--- The problem ---
Please return the records below exactly as they appear, leaving every picture out.

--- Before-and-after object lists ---

☆ ☆ ☆ ☆

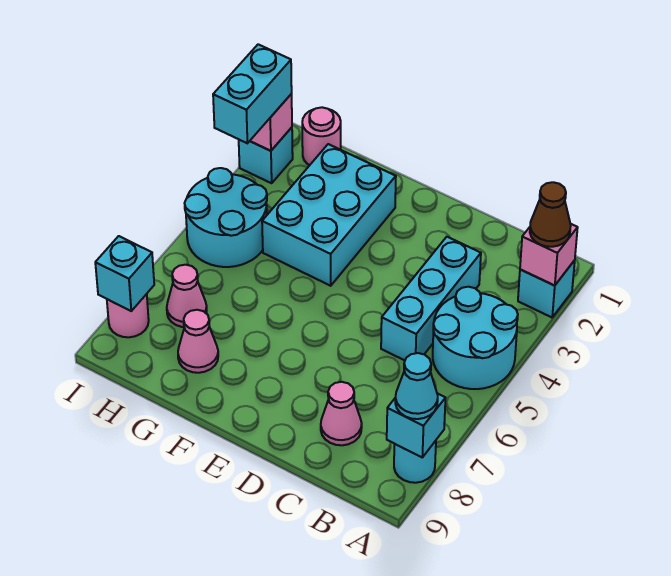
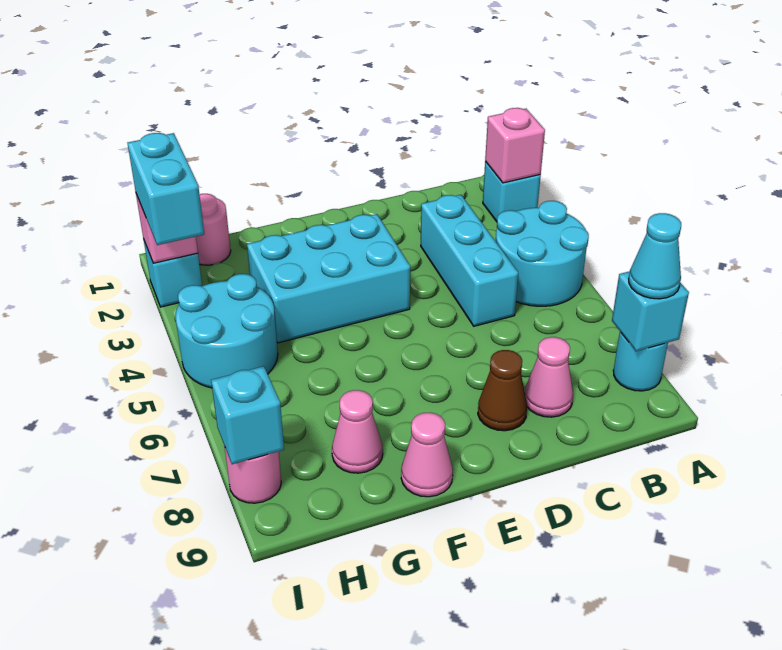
brown cone A2 level 3 -> brown cone D8 level 1
cyan brick F2:G4 level 1 -> cyan brick E3:G4 level 1
pink cone H7 level 1 -> pink cone F9 level 1

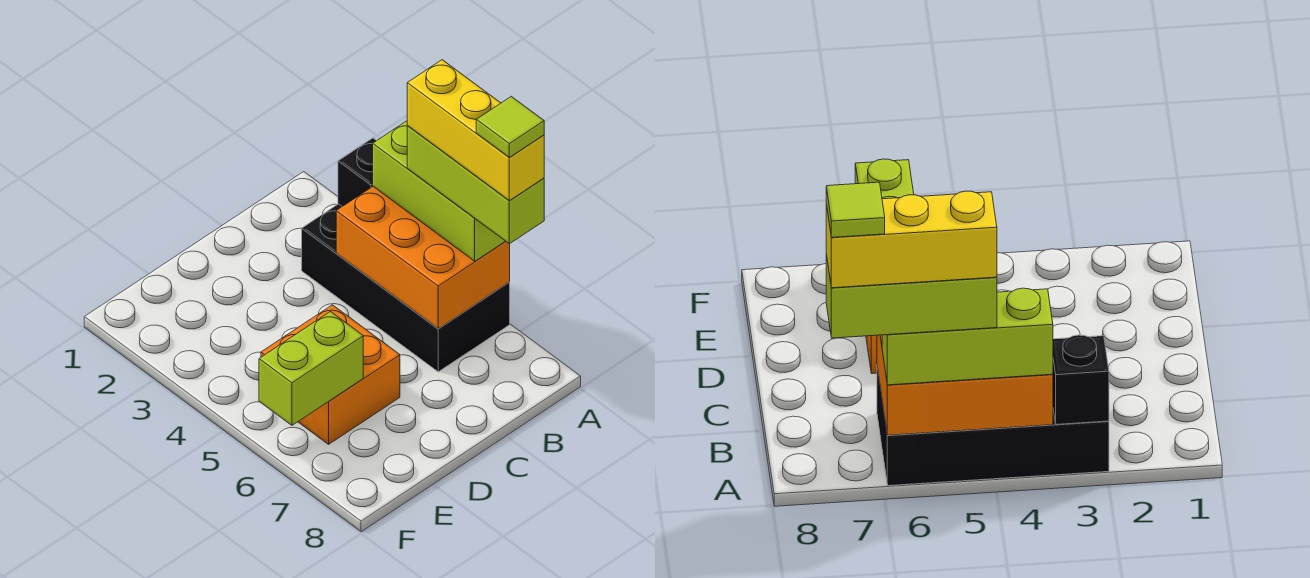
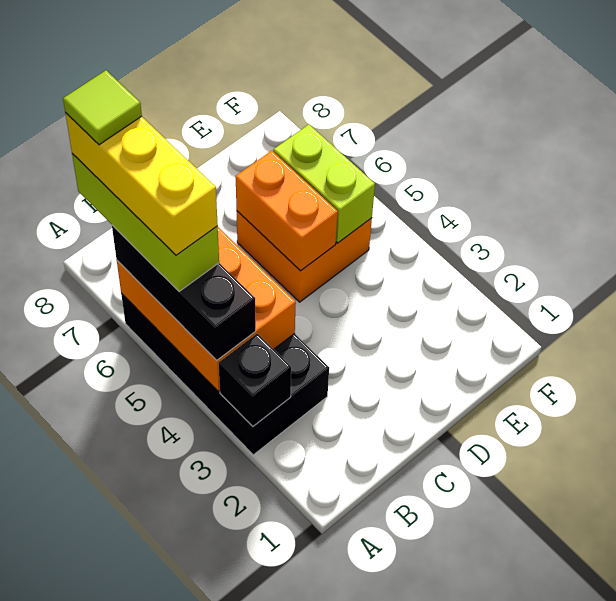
lime brick A4:A6 level 3 -> black brick A4:A6 level 3
none -> orange brick D5:D6 level 2
lime brick E6:F6 level 2 -> lime brick E5:E6 level 2

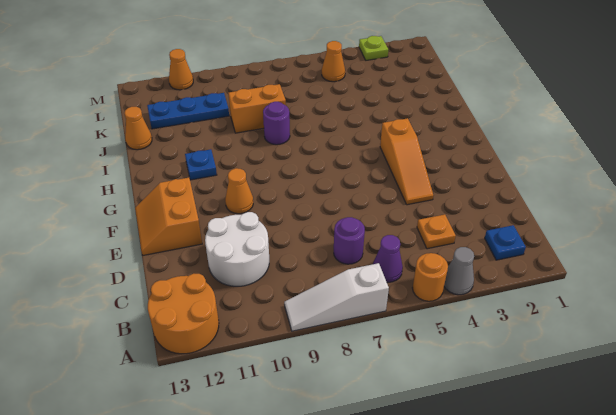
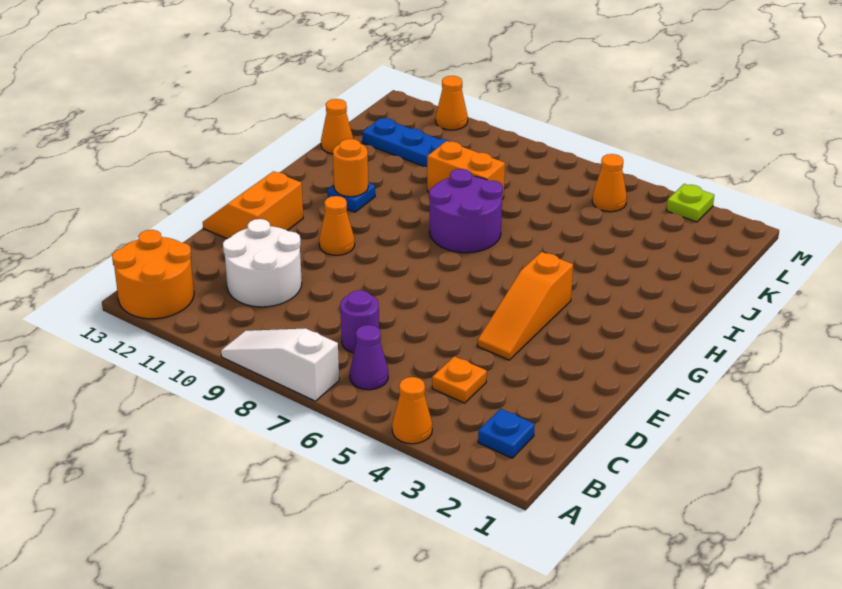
grey cone A4 level 1 -> orange cone A4 level 1
orange round brick A5 level 1 -> orange round brick H11 level 2
purple round brick I8 level 1 -> purple round brick H7:I8 level 1

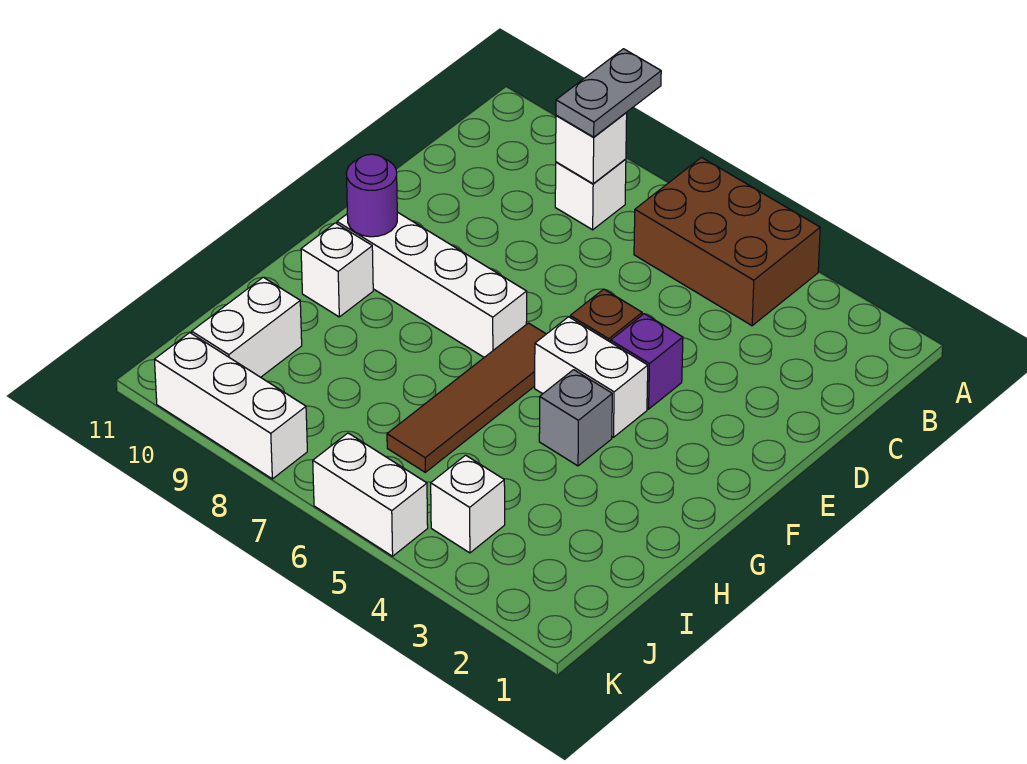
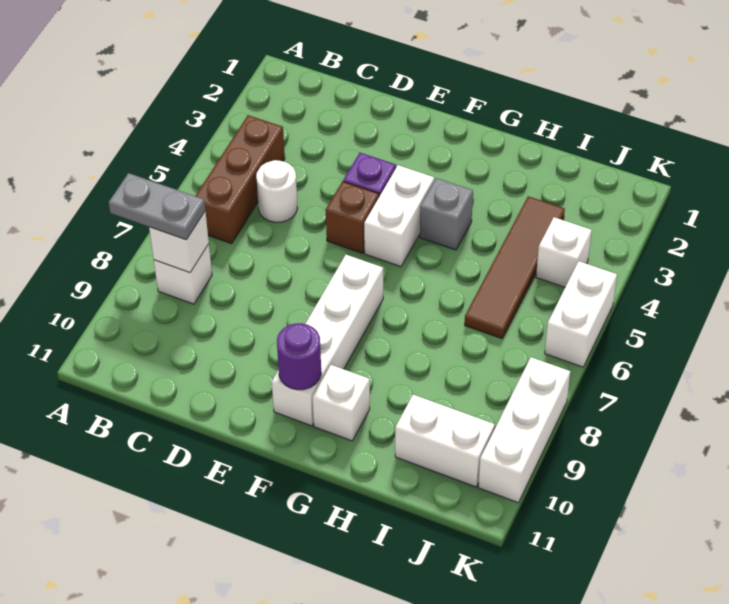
brown brick A4:B6 level 1 -> brown brick B4:B6 level 1
none -> white round brick C5 level 1
brown tile F6:I6 level 1 -> brown tile I3:I6 level 1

☆ ☆ ☆ ☆

--- Answer space ---
brown cone A2 level 3 -> brown cone D8 level 1
cyan brick F2:G4 level 1 -> cyan brick E3:G4 level 1
pink cone H7 level 1 -> pink cone F9 level 1

lime brick A4:A6 level 3 -> black brick A4:A6 level 3
none -> orange brick D5:D6 level 2
lime brick E6:F6 level 2 -> lime brick E5:E6 level 2

grey cone A4 level 1 -> orange cone A4 level 1
orange round brick A5 level 1 -> orange round brick H11 level 2
purple round brick I8 level 1 -> purple round brick H7:I8 level 1

brown brick A4:B6 level 1 -> brown brick B4:B6 level 1
none -> white round brick C5 level 1
brown tile F6:I6 level 1 -> brown tile I3:I6 level 1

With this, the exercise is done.